What needs to be done:
Read through the listing and copy every line that contains the word "COIL".

Available data:

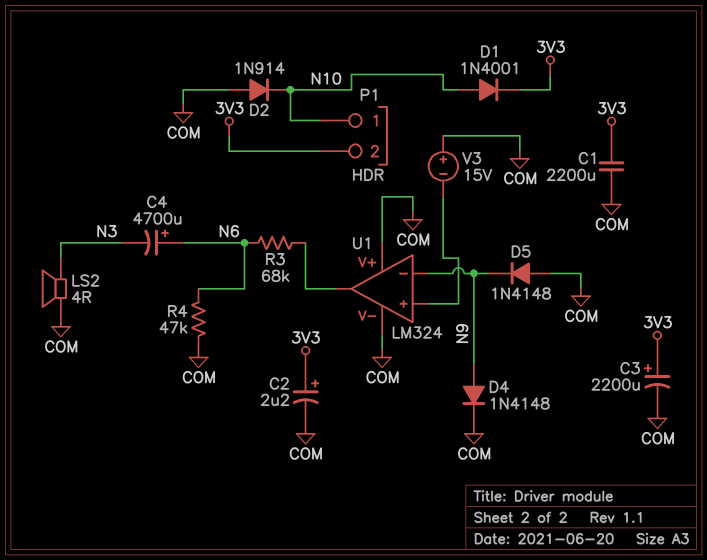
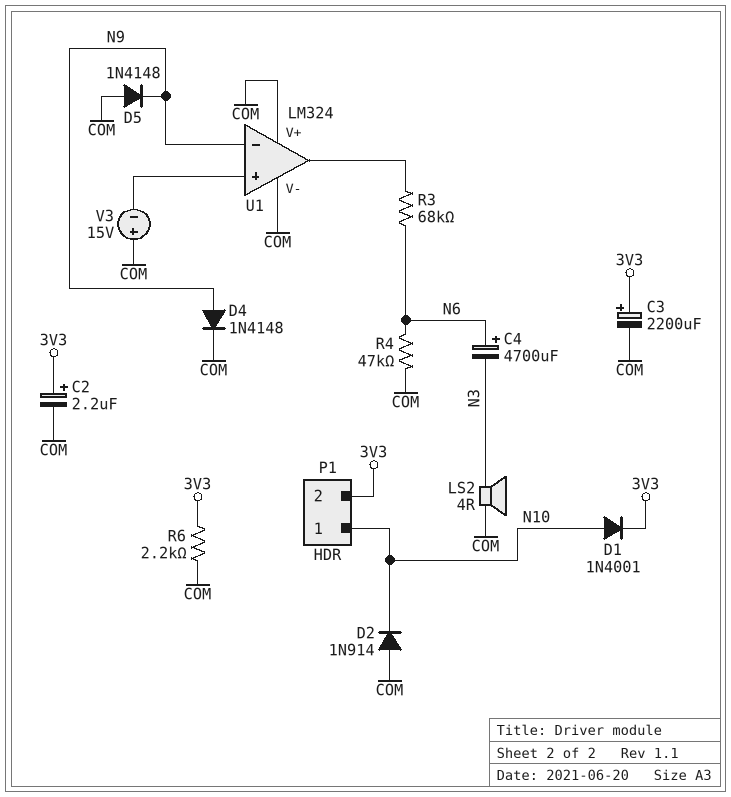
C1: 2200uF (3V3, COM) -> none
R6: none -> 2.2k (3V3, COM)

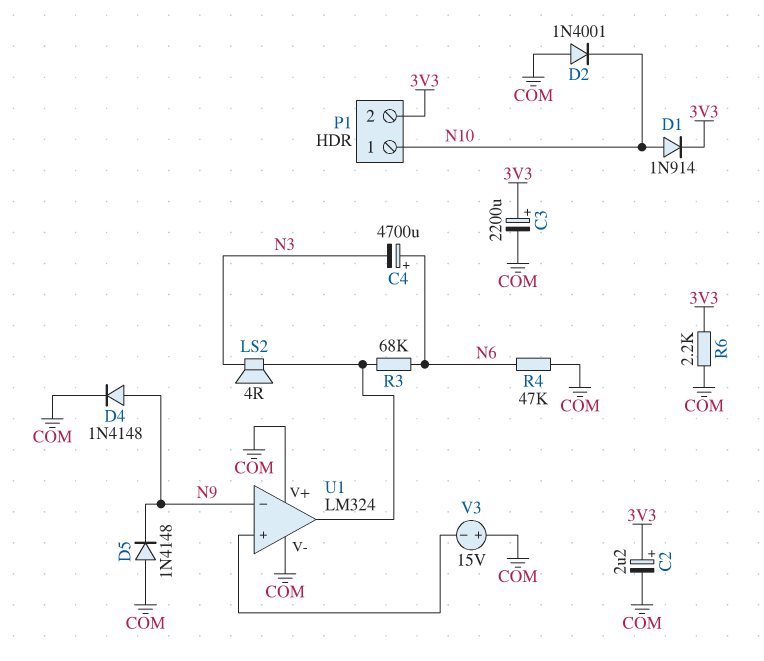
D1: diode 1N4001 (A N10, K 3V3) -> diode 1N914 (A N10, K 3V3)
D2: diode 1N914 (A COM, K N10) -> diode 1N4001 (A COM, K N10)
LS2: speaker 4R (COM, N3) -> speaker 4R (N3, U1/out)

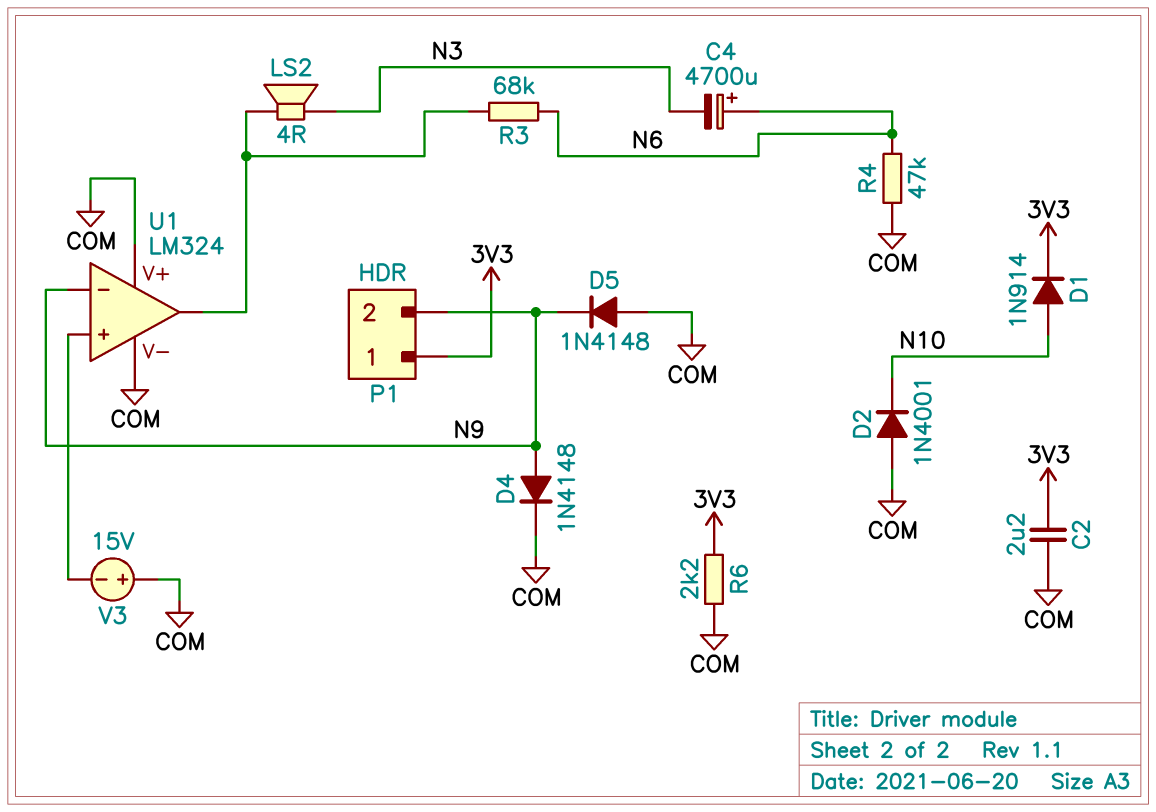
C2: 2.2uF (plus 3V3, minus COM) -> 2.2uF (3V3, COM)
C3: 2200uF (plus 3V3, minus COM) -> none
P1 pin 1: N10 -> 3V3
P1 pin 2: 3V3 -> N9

---

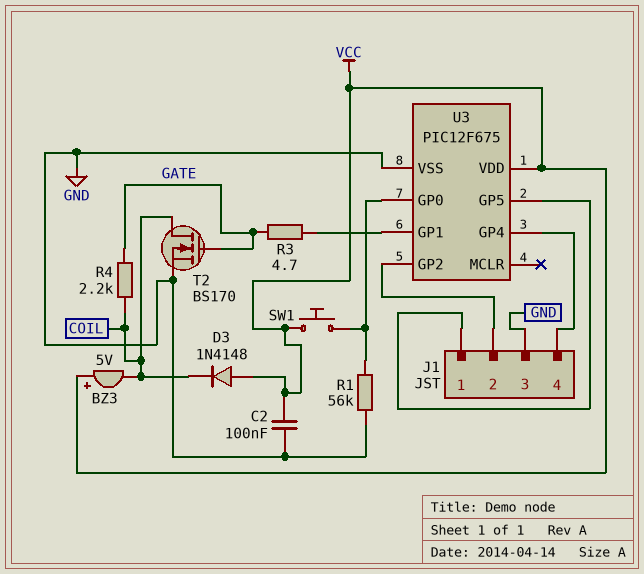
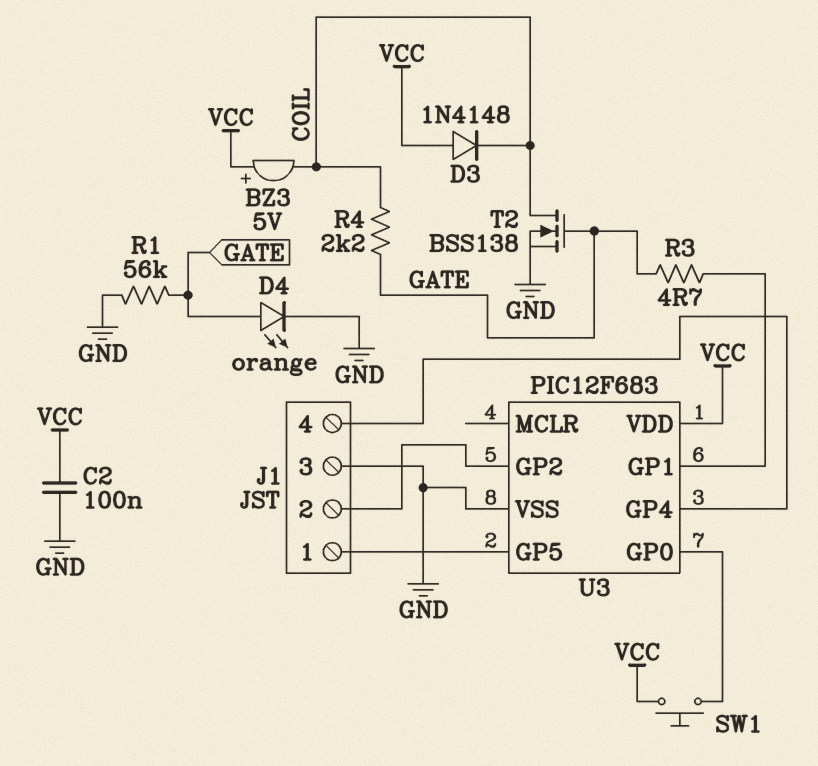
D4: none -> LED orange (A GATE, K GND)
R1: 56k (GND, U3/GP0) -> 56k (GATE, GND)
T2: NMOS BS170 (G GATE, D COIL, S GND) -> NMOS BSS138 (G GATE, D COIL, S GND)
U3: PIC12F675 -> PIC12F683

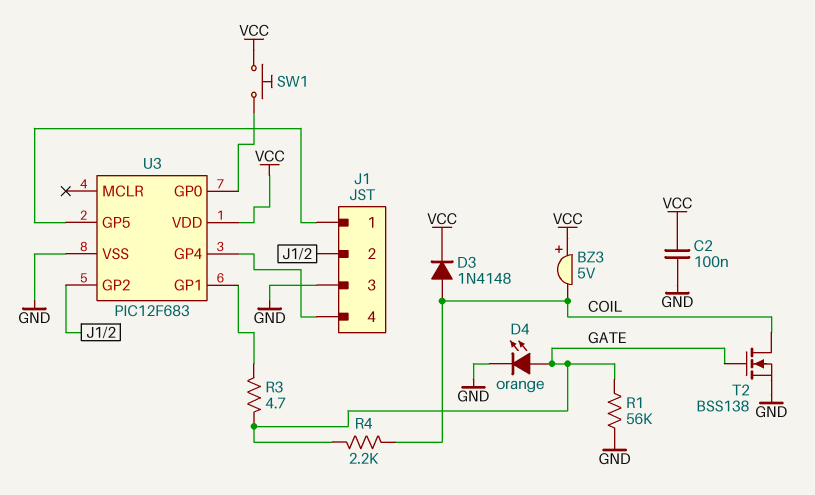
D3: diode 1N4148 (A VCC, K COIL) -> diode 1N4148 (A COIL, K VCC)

Response for this exercise:
T2: NMOS BS170 (G GATE, D COIL, S GND) -> NMOS BSS138 (G GATE, D COIL, S GND)
D3: diode 1N4148 (A VCC, K COIL) -> diode 1N4148 (A COIL, K VCC)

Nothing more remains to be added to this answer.